Start of Dataset entries

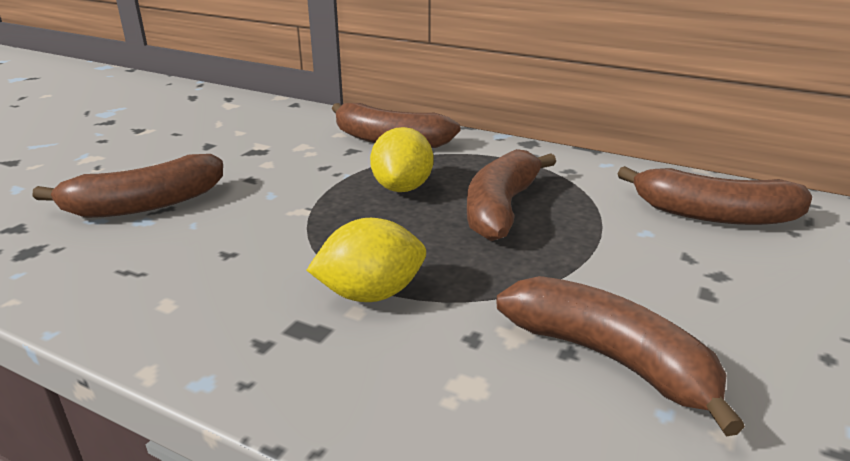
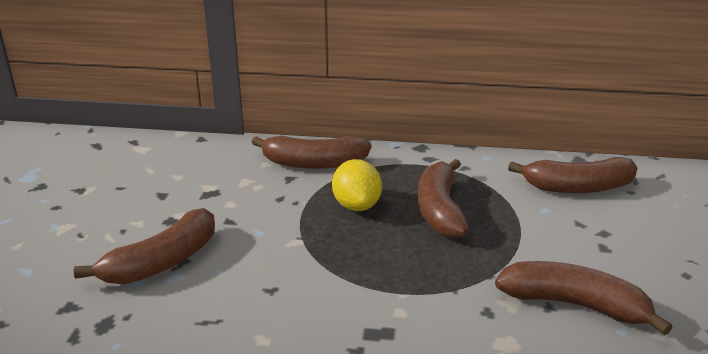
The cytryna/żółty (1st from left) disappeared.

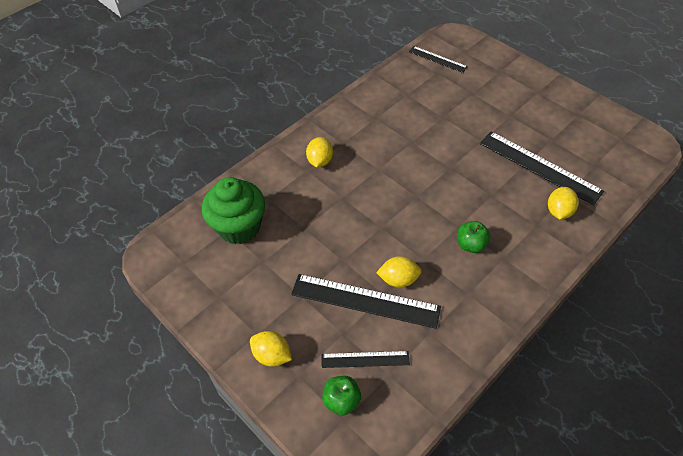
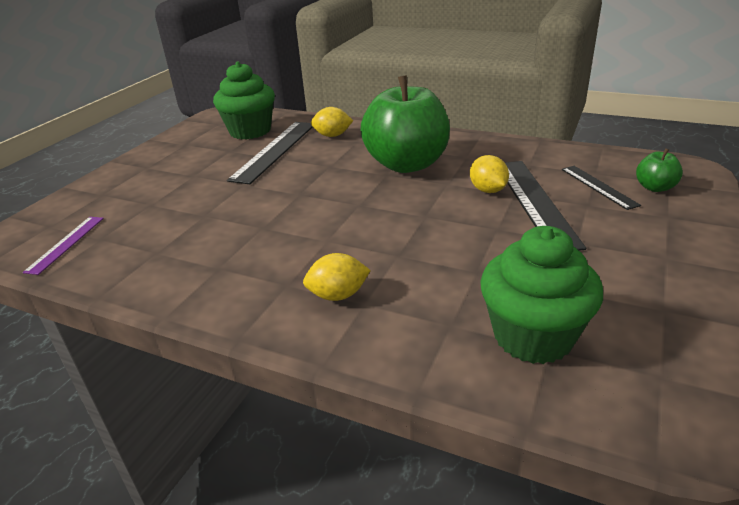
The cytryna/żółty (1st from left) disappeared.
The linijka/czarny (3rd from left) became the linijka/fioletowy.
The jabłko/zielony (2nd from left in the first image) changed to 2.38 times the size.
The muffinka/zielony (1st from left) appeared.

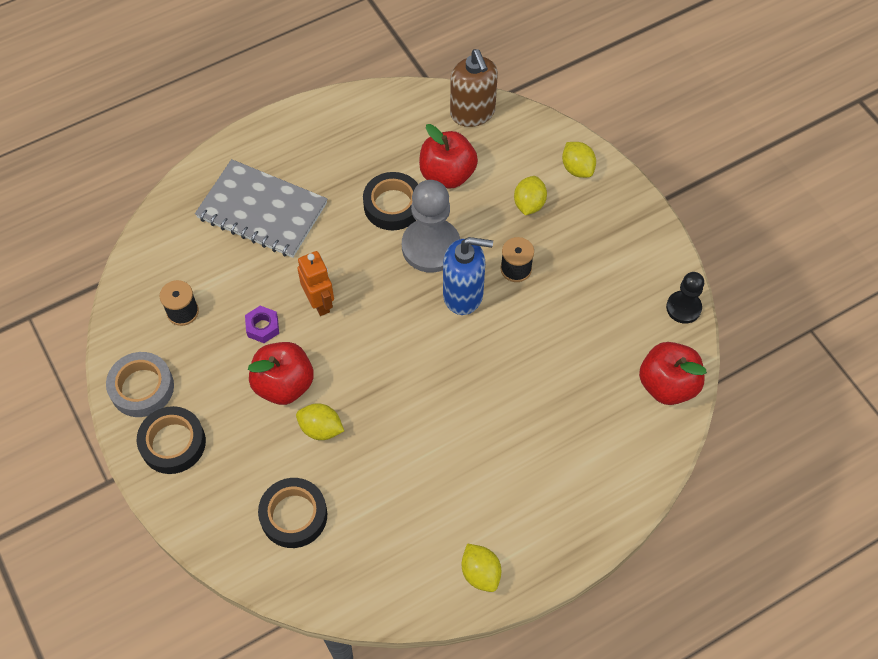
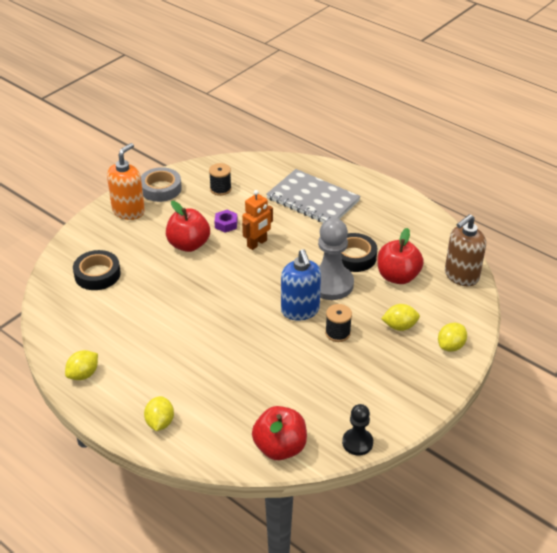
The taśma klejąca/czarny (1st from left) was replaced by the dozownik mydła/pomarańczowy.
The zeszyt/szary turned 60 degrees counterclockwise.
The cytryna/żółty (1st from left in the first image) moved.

End of Dataset entries

Look for the string "from" in the records, and copy every line where it is found.

* _Finished exercise_:
The cytryna/żółty (1st from left) disappeared.
The cytryna/żółty (1st from left) disappeared.
The linijka/czarny (3rd from left) became the linijka/fioletowy.
The jabłko/zielony (2nd from left in the first image) changed to 2.38 times the size.
The muffinka/zielony (1st from left) appeared.
The taśma klejąca/czarny (1st from left) was replaced by the dozownik mydła/pomarańczowy.
The cytryna/żółty (1st from left in the first image) moved.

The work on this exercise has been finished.